#### About this task
Only lines containing the string "VLOAD" belong in the answer; find them in the records and copy them.

#### Data
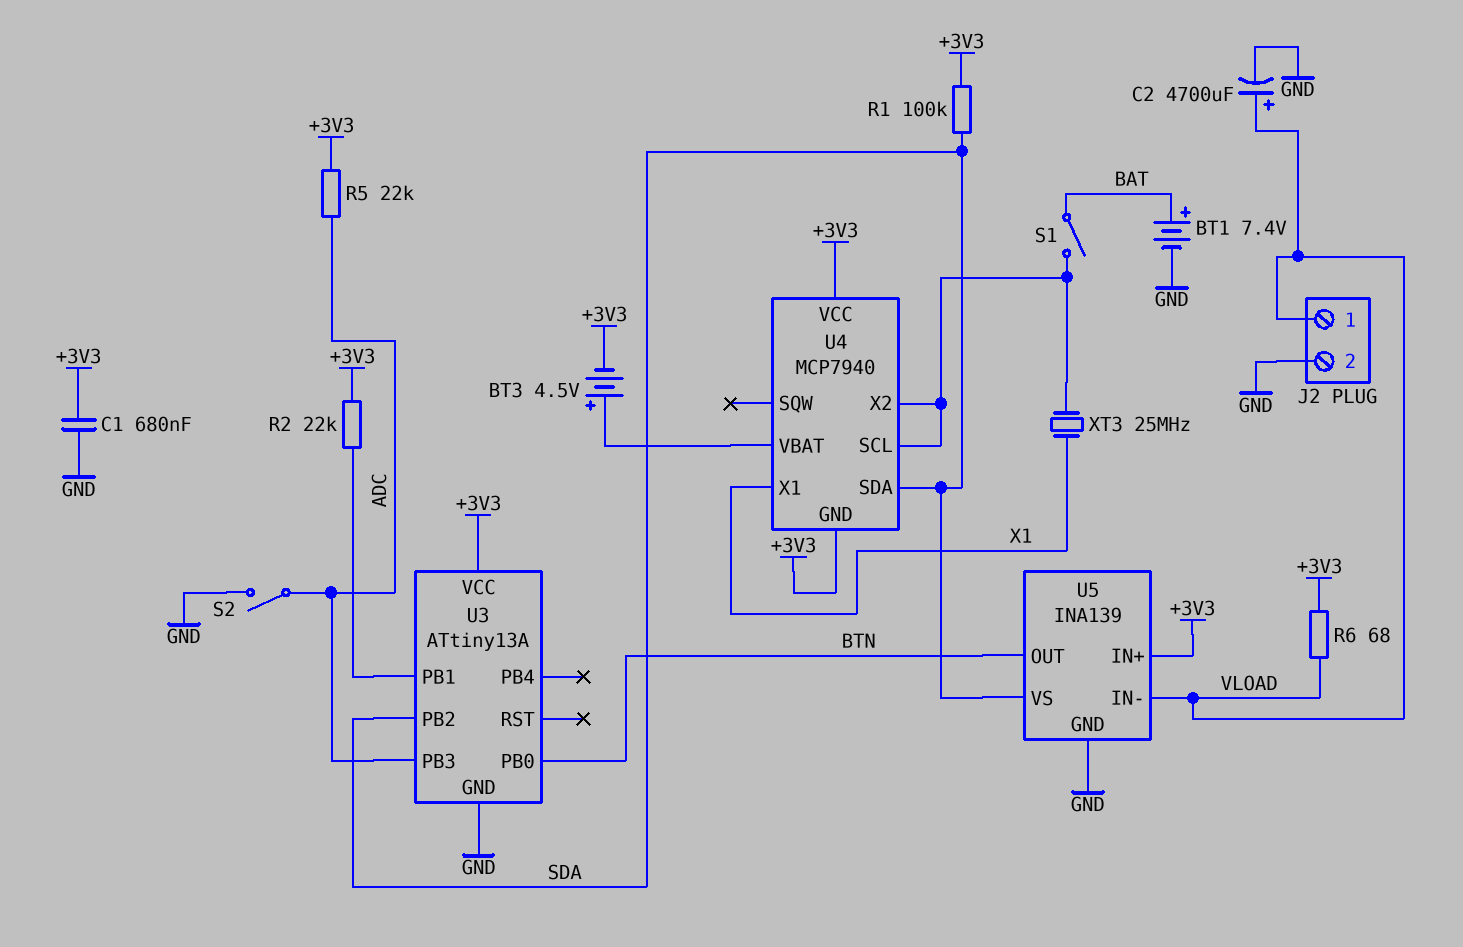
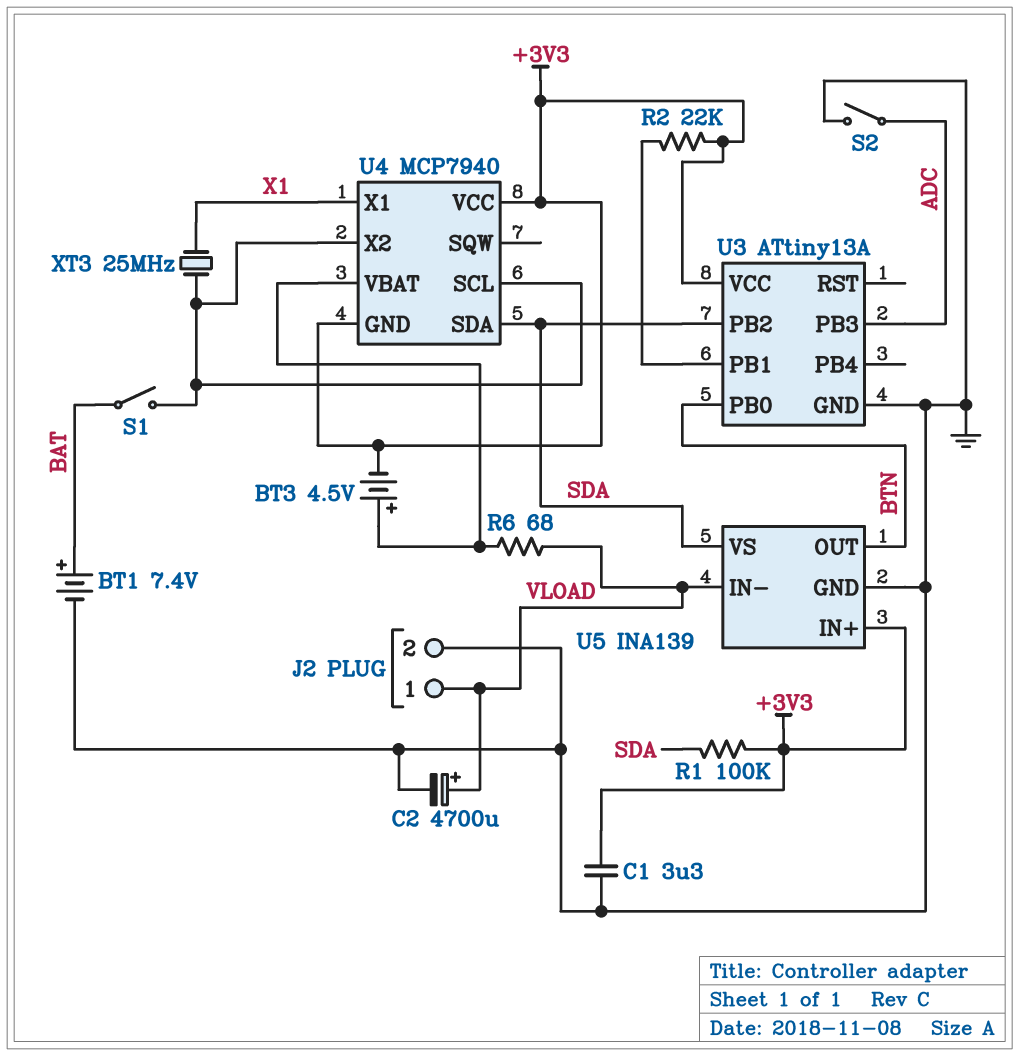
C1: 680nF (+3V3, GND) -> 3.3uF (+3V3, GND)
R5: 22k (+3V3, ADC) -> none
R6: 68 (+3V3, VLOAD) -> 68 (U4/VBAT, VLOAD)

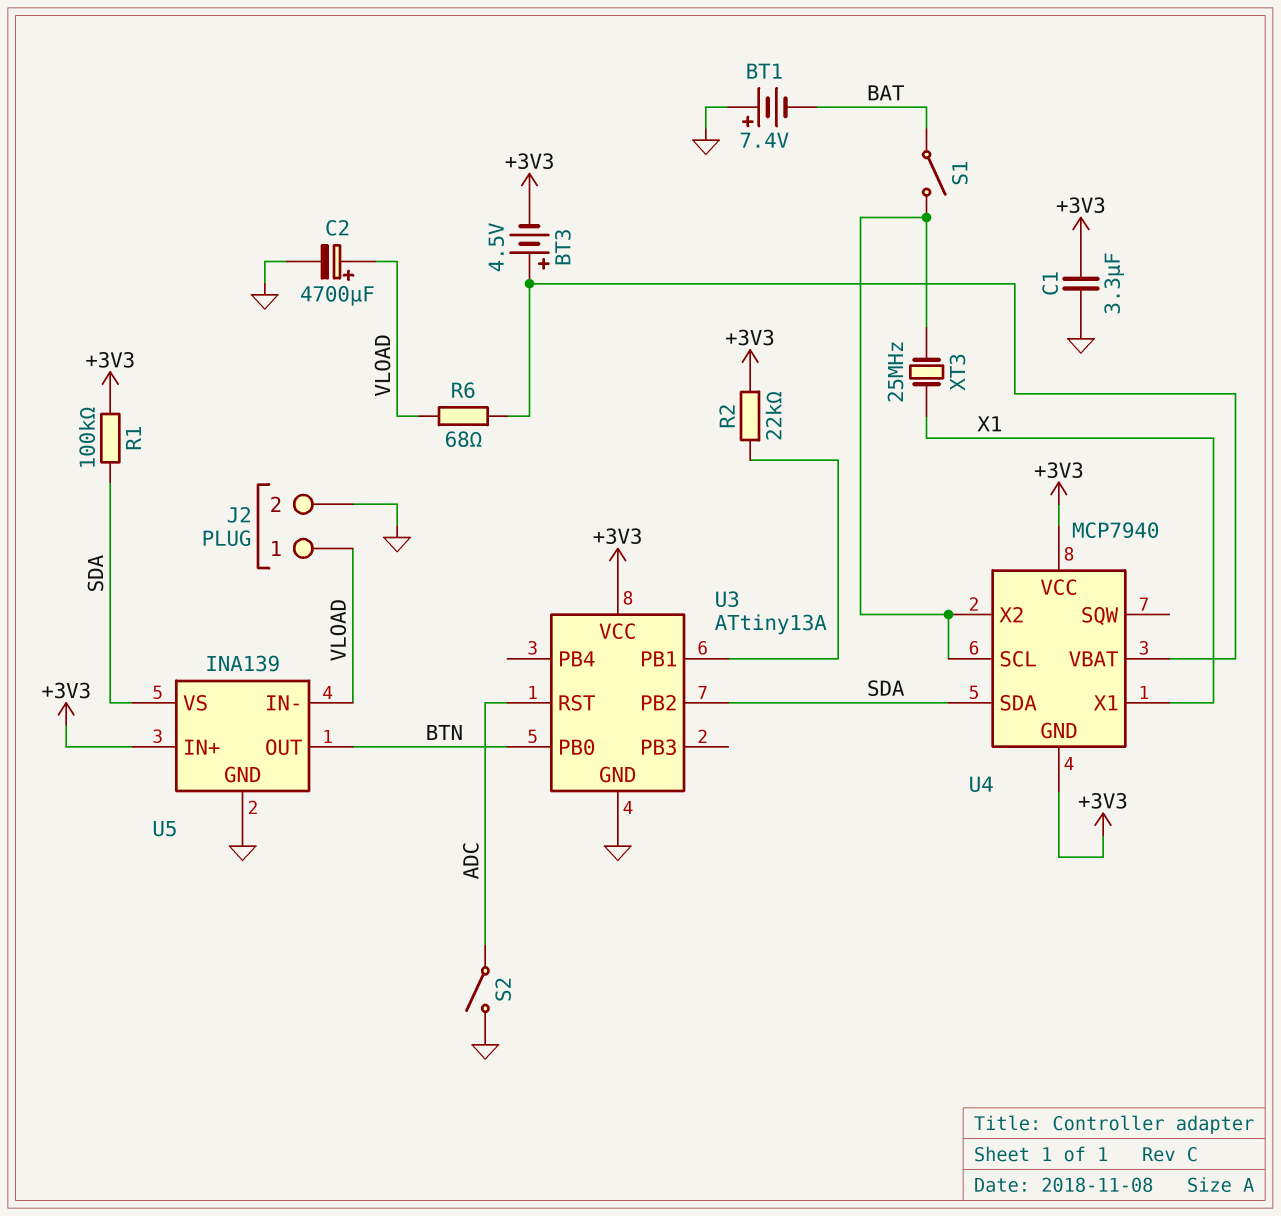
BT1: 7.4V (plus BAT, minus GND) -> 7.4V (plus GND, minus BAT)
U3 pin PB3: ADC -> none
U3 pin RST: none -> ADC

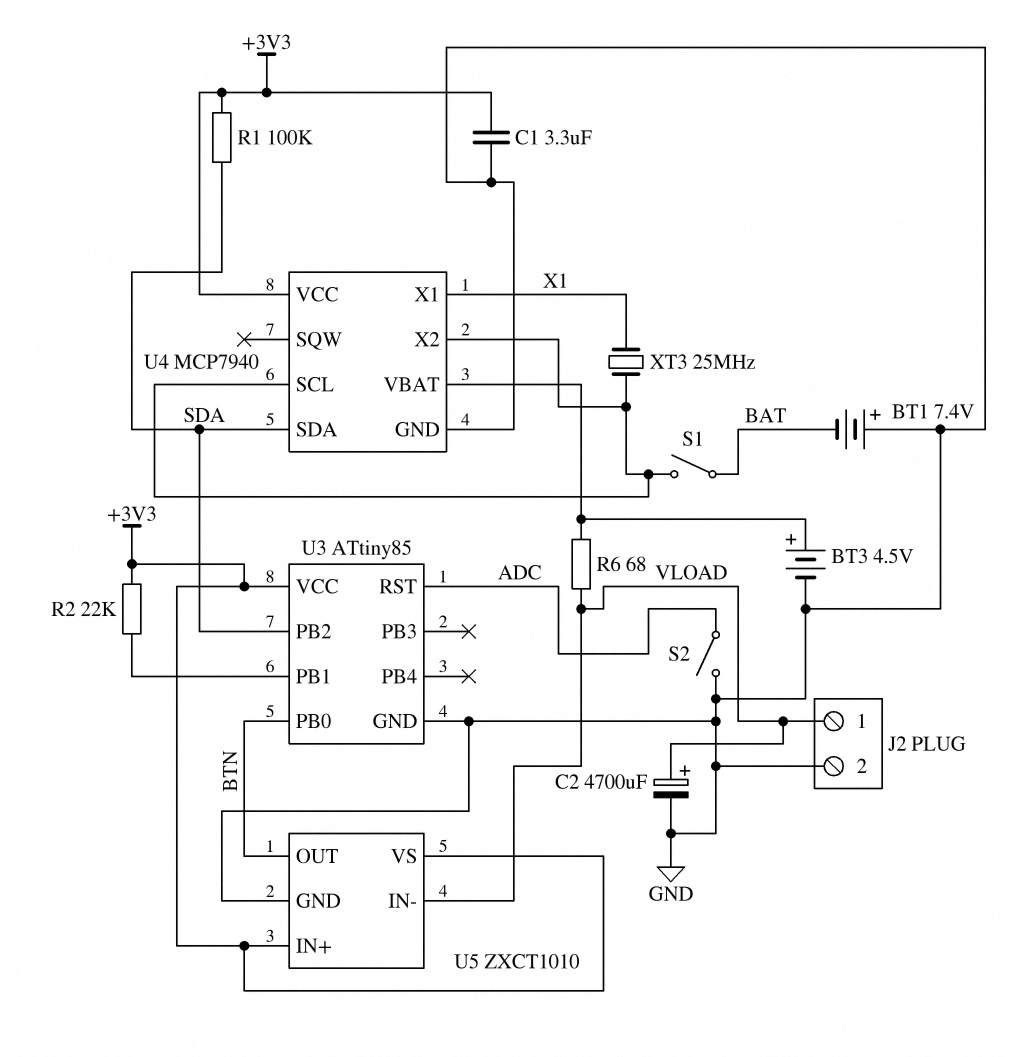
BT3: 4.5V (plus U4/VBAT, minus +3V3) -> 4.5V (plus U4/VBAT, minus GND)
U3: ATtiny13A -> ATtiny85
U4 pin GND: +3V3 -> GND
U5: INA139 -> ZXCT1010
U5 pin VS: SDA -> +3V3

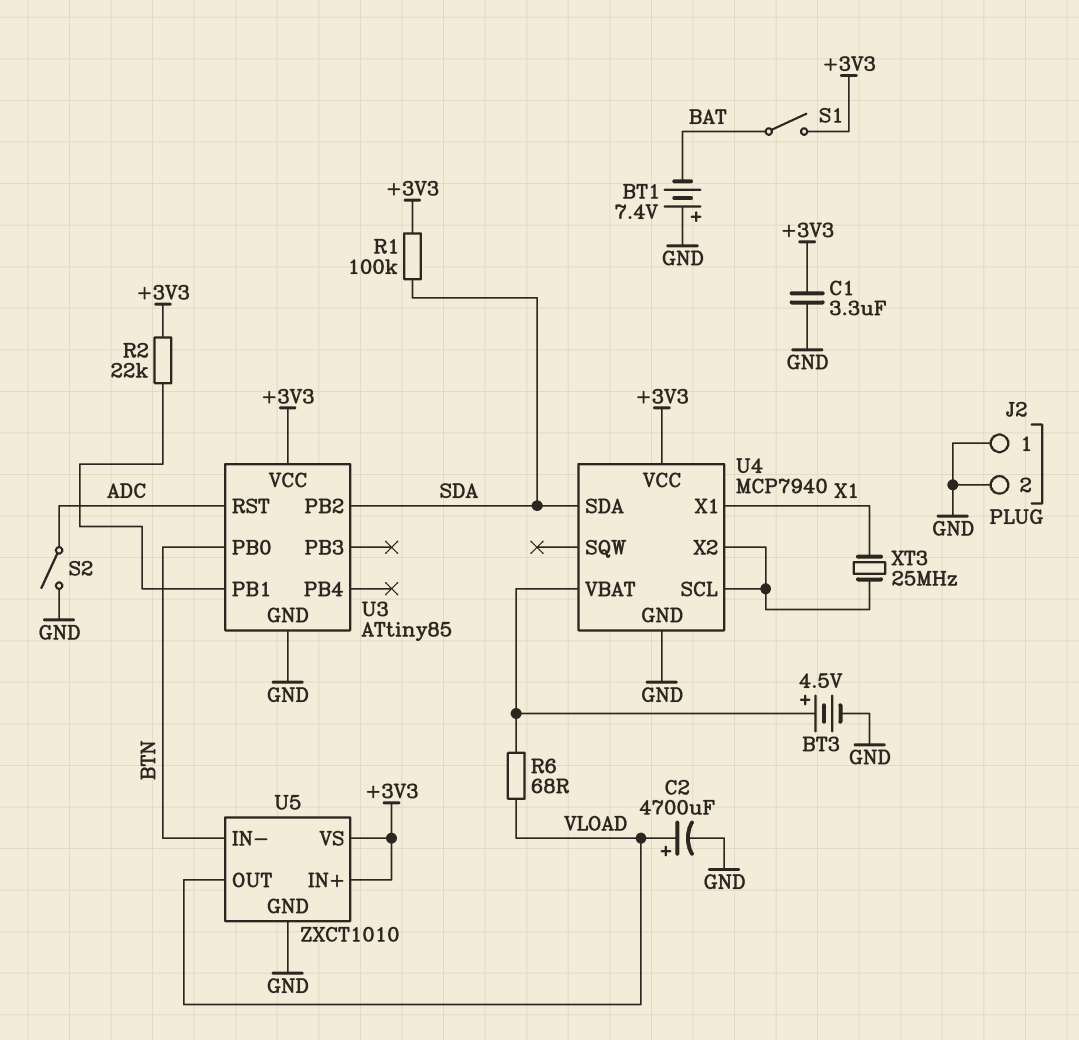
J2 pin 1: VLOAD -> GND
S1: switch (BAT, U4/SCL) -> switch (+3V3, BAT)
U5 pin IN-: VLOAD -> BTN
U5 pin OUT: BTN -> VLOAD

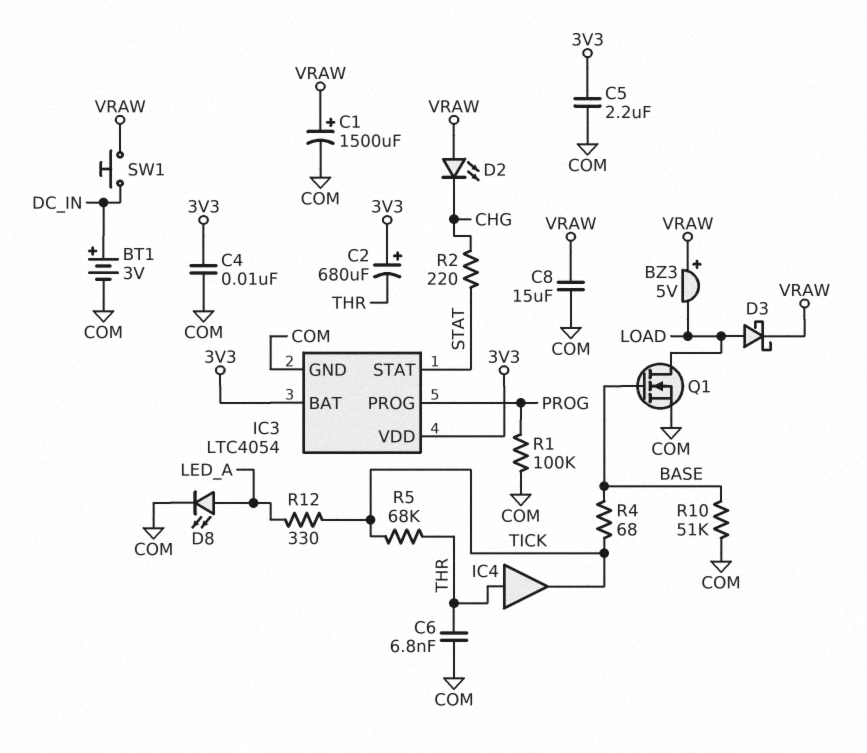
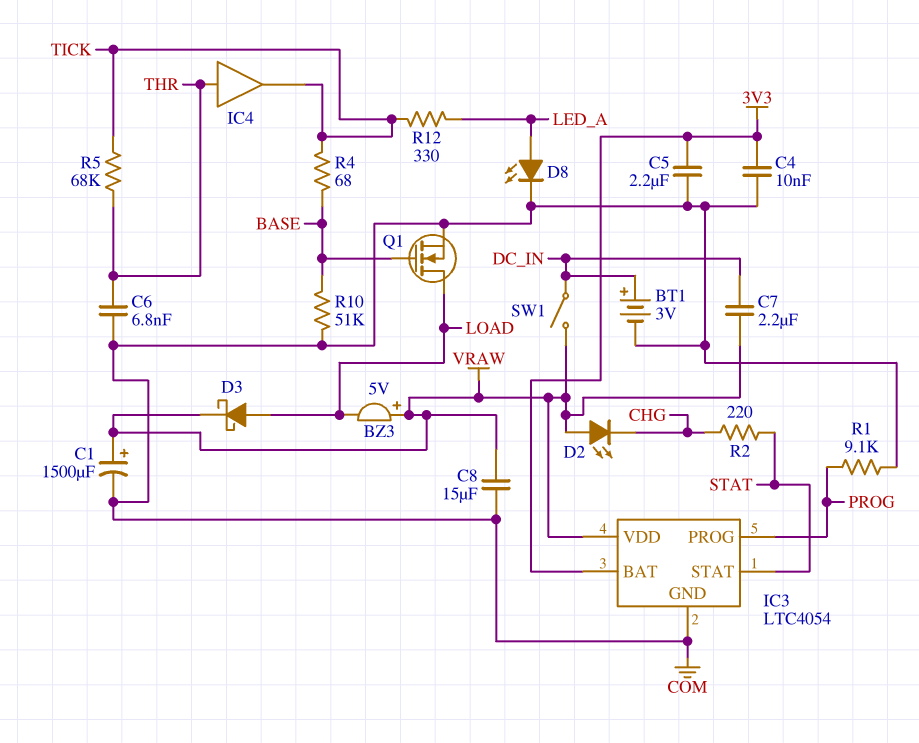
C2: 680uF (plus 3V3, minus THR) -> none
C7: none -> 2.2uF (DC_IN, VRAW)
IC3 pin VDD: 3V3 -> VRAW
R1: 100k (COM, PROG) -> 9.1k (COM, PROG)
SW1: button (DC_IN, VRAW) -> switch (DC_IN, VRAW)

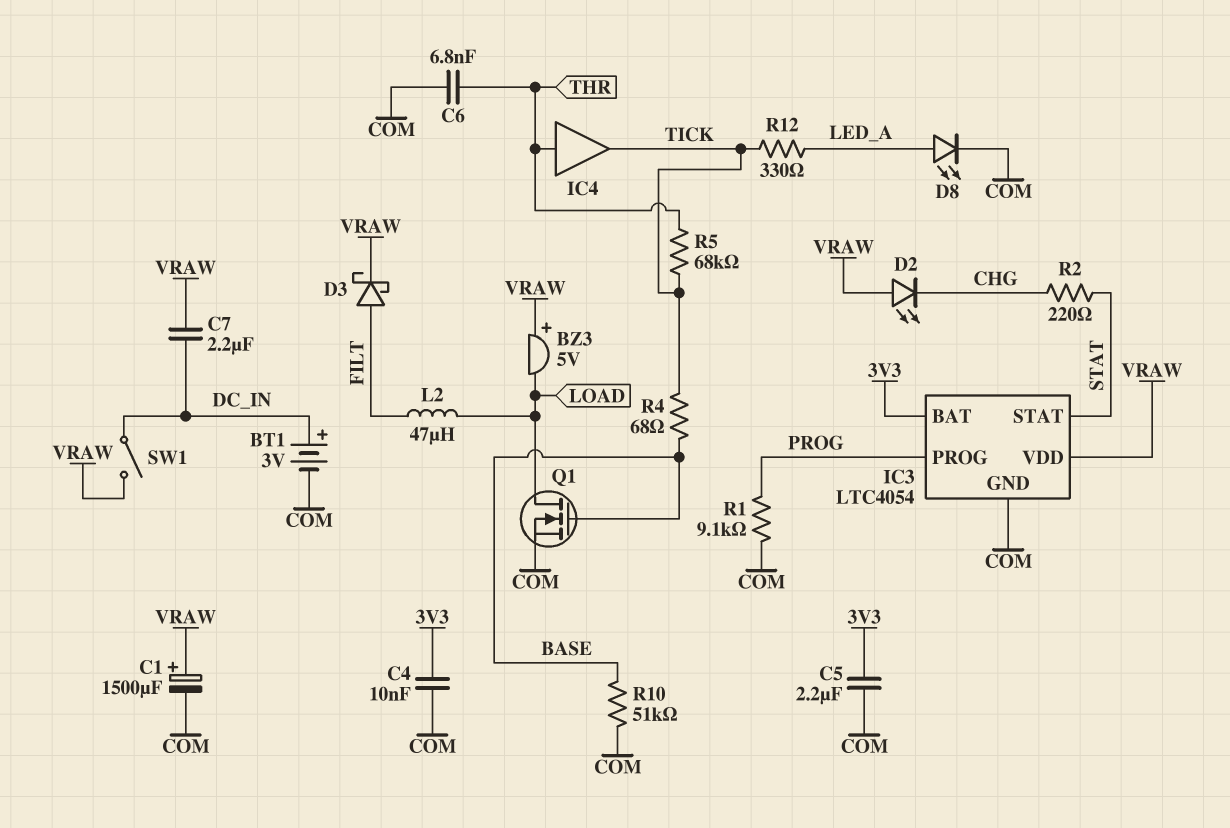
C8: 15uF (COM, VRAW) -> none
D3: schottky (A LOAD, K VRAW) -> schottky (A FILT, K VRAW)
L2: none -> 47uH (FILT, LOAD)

#### Solution for this task
R6: 68 (+3V3, VLOAD) -> 68 (U4/VBAT, VLOAD)
J2 pin 1: VLOAD -> GND
U5 pin IN-: VLOAD -> BTN
U5 pin OUT: BTN -> VLOAD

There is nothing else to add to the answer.